__Assigned task__
Every line of the listing below is to be duplicated exactly, with the pictures left out.

__Dataset extract__
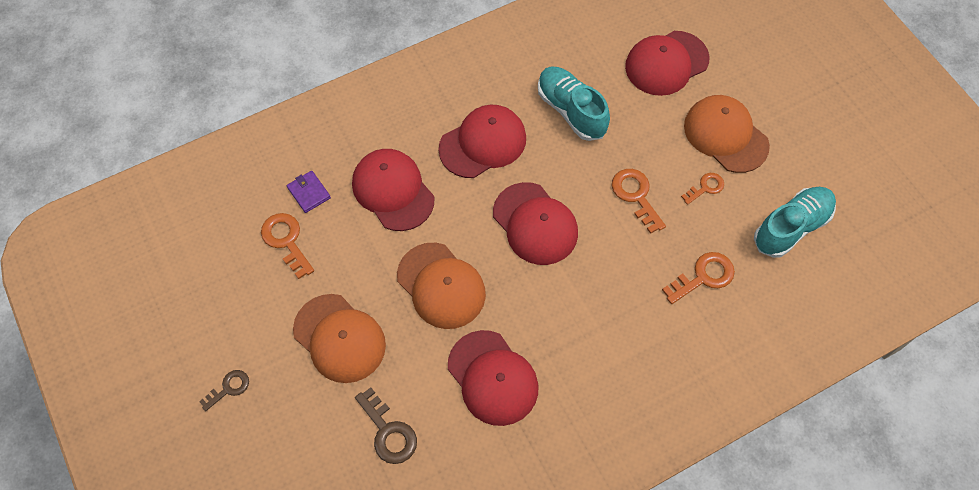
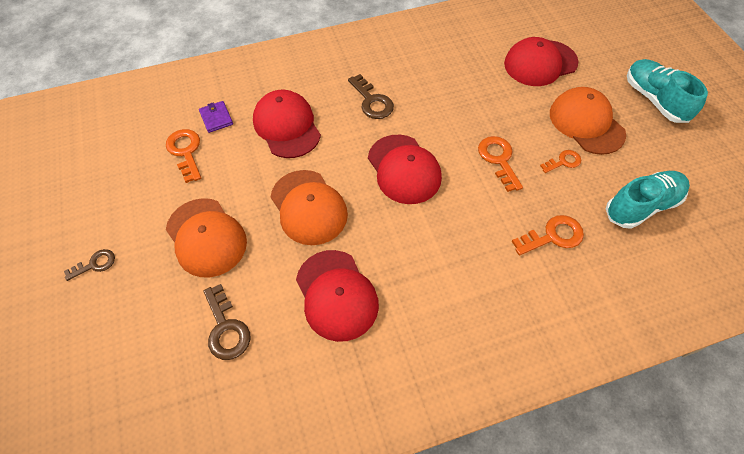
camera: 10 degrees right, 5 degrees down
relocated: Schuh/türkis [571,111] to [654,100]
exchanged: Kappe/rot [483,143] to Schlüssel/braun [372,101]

__Response area__
camera: 10 degrees right, 5 degrees down
relocated: Schuh/türkis [571,111] to [654,100]
exchanged: Kappe/rot [483,143] to Schlüssel/braun [372,101]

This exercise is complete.